Modification records:
= Beginning of Section =
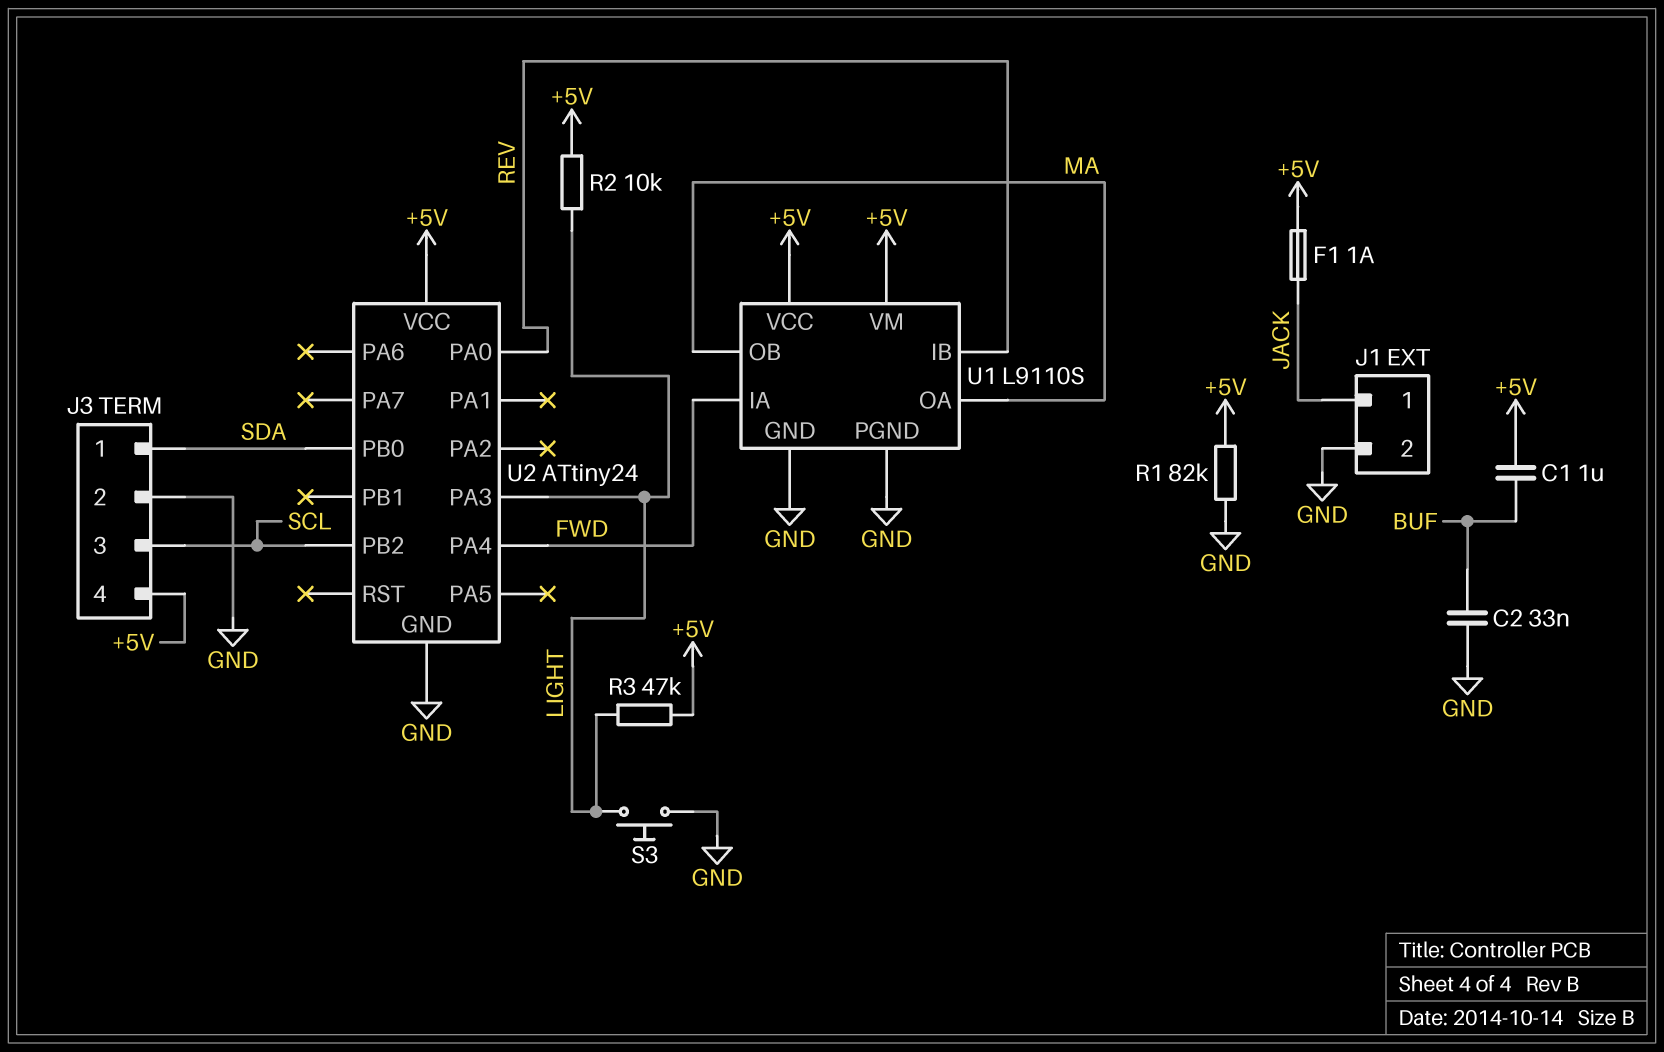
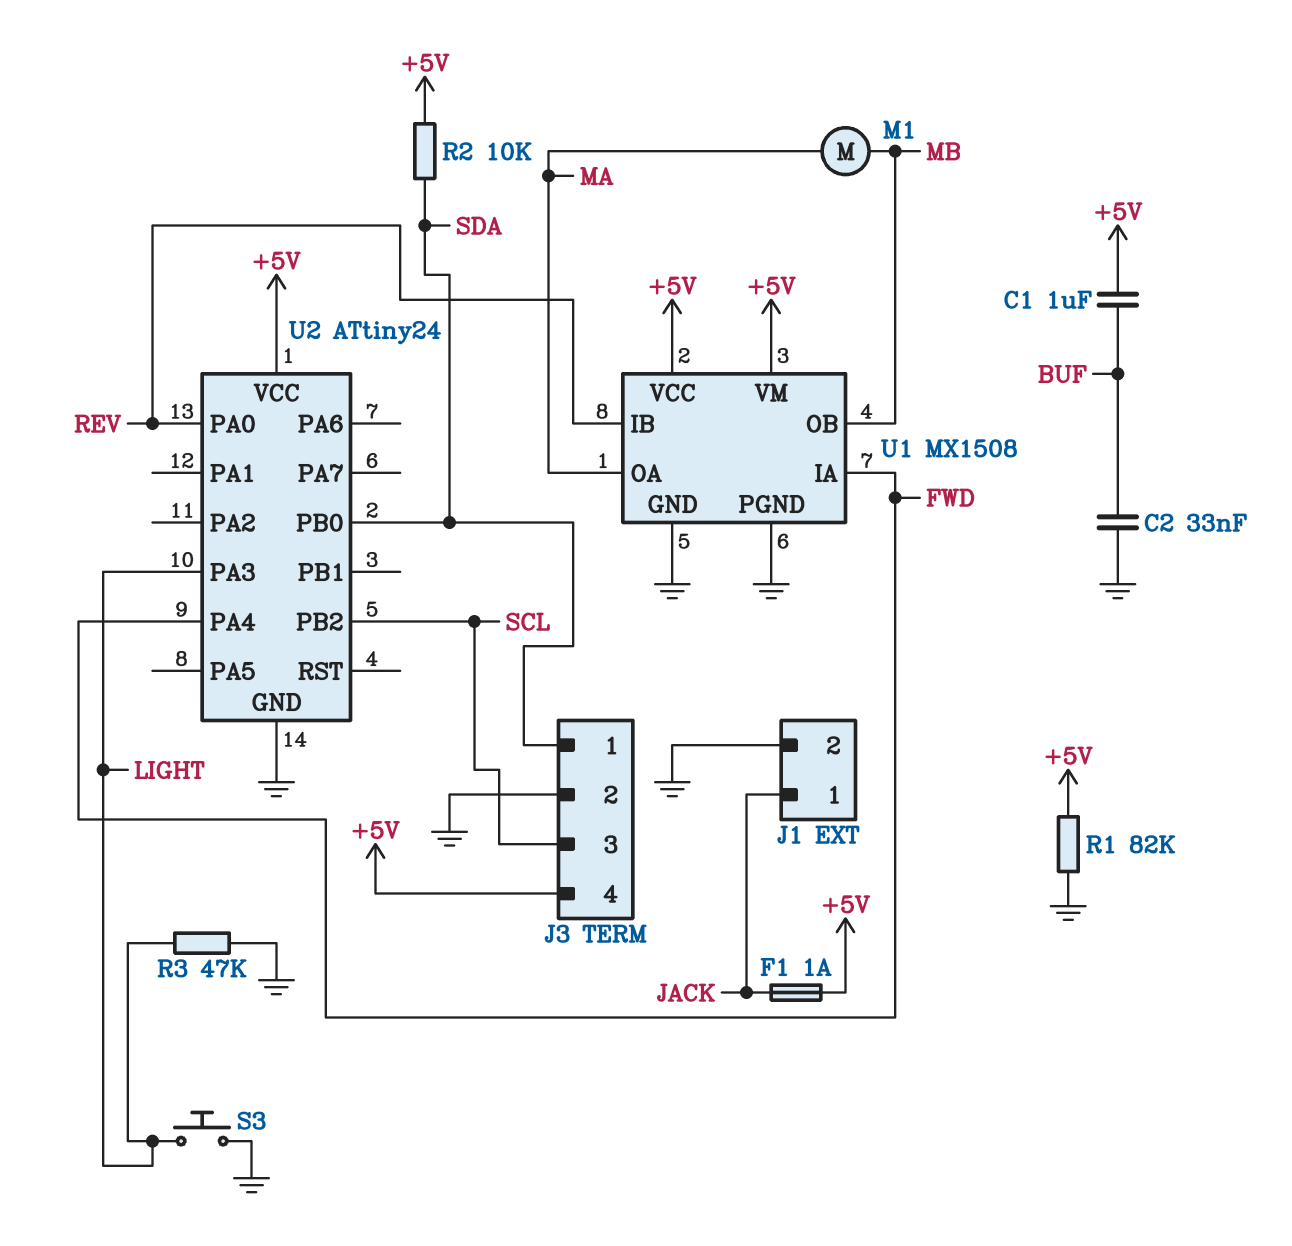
M1: none -> motor (MA, MB)
R2: 10k (+5V, LIGHT) -> 10k (+5V, SDA)
R3: 47k (+5V, LIGHT) -> 47k (GND, LIGHT)
U1: L9110S -> MX1508
U1 pin OB: MA -> MB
= End of Section =
• [Exercise instructions]:
Your response must reproduce every line of the data exactly, with images omitted.

• [Answer box]:
M1: none -> motor (MA, MB)
R2: 10k (+5V, LIGHT) -> 10k (+5V, SDA)
R3: 47k (+5V, LIGHT) -> 47k (GND, LIGHT)
U1: L9110S -> MX1508
U1 pin OB: MA -> MB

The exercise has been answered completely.